Dataset >>
━━━━━━━━━━

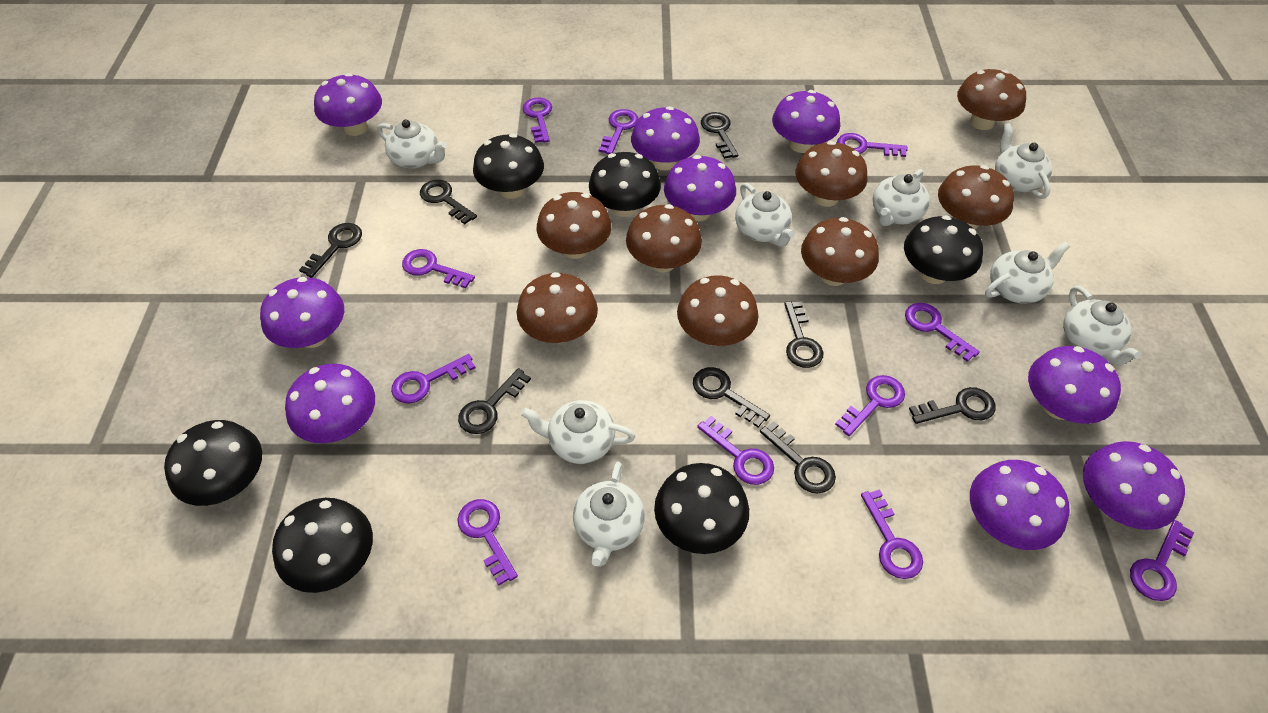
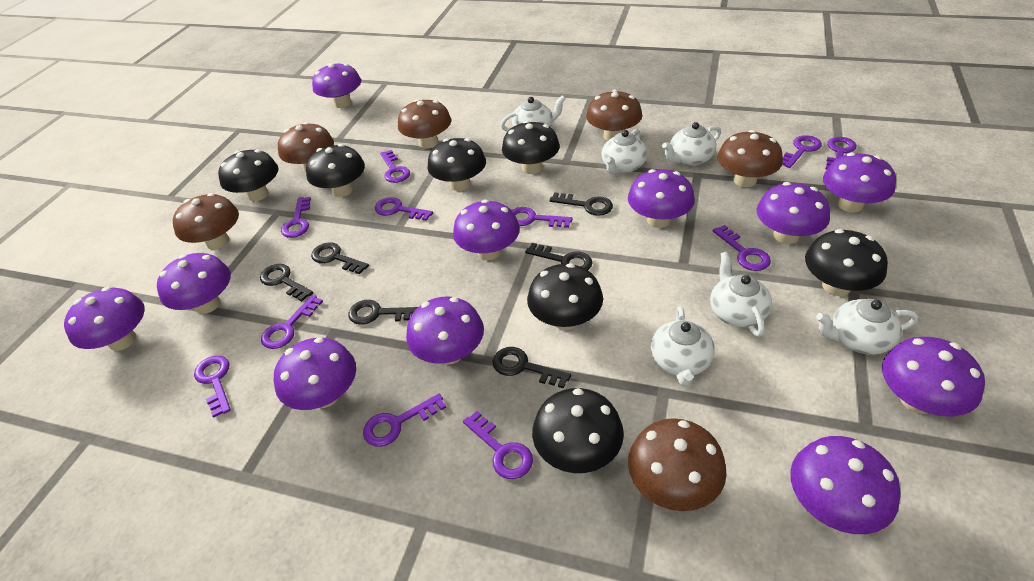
black key: 8 -> 6
black mushroom: 6 -> 7
brown mushroom: 8 -> 6
purple mushroom: 9 -> 11
white teapot: 8 -> 6

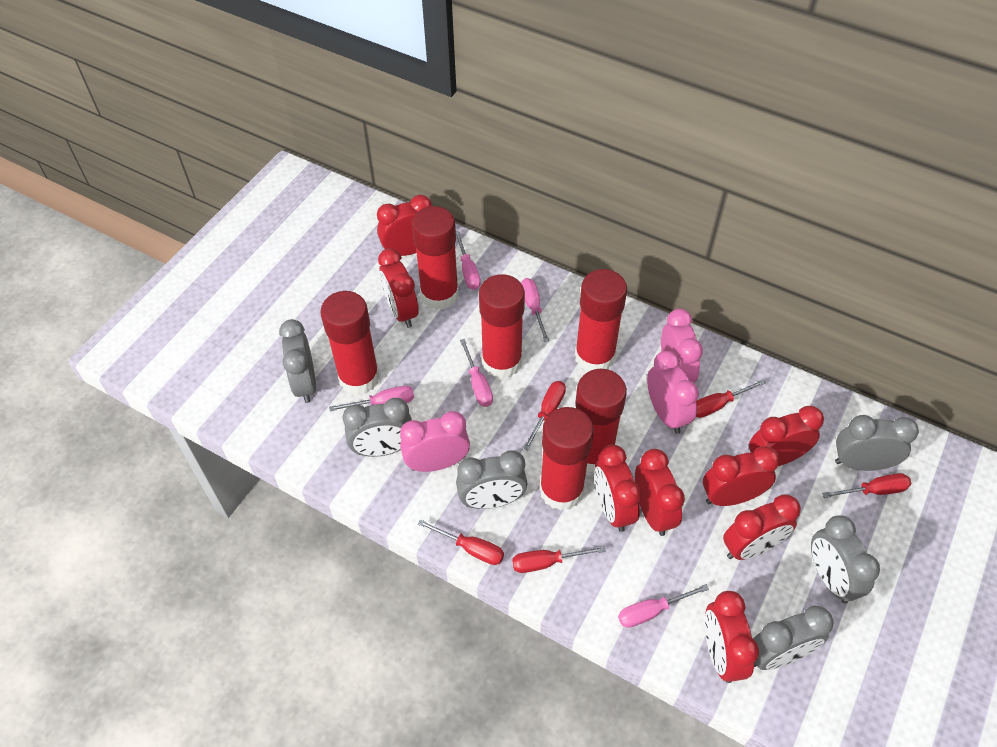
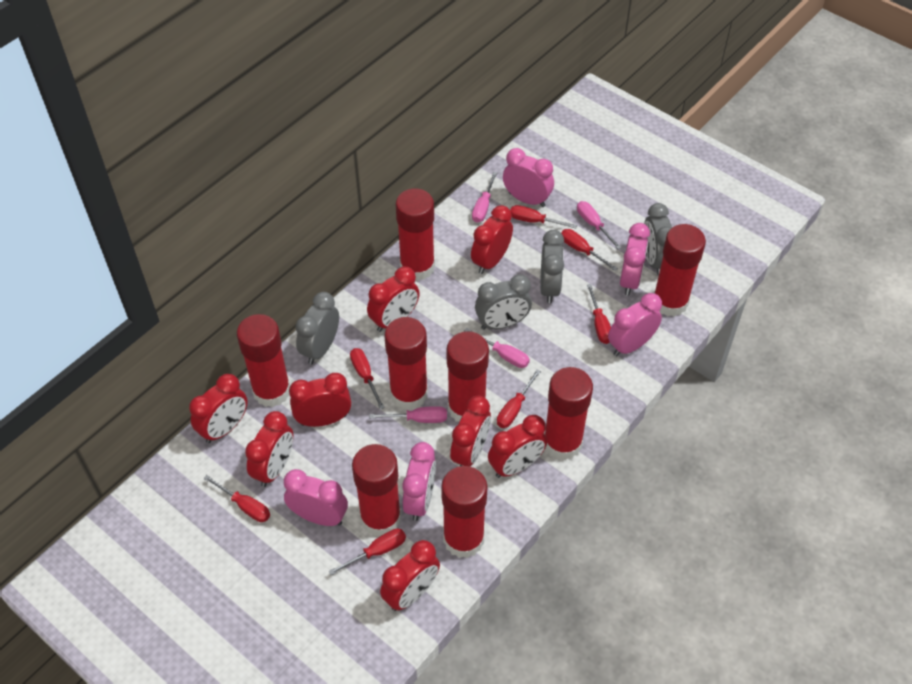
grey clock: 6 -> 4
pink clock: 3 -> 5
pink screwdriver: 5 -> 4
red glue stick: 6 -> 8
red screwdriver: 5 -> 7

━━━━━━━━━━

Task >>
Exact repetition of each line above is expected; images are to be omitted.

Expected answer >>
black key: 8 -> 6
black mushroom: 6 -> 7
brown mushroom: 8 -> 6
purple mushroom: 9 -> 11
white teapot: 8 -> 6

grey clock: 6 -> 4
pink clock: 3 -> 5
pink screwdriver: 5 -> 4
red glue stick: 6 -> 8
red screwdriver: 5 -> 7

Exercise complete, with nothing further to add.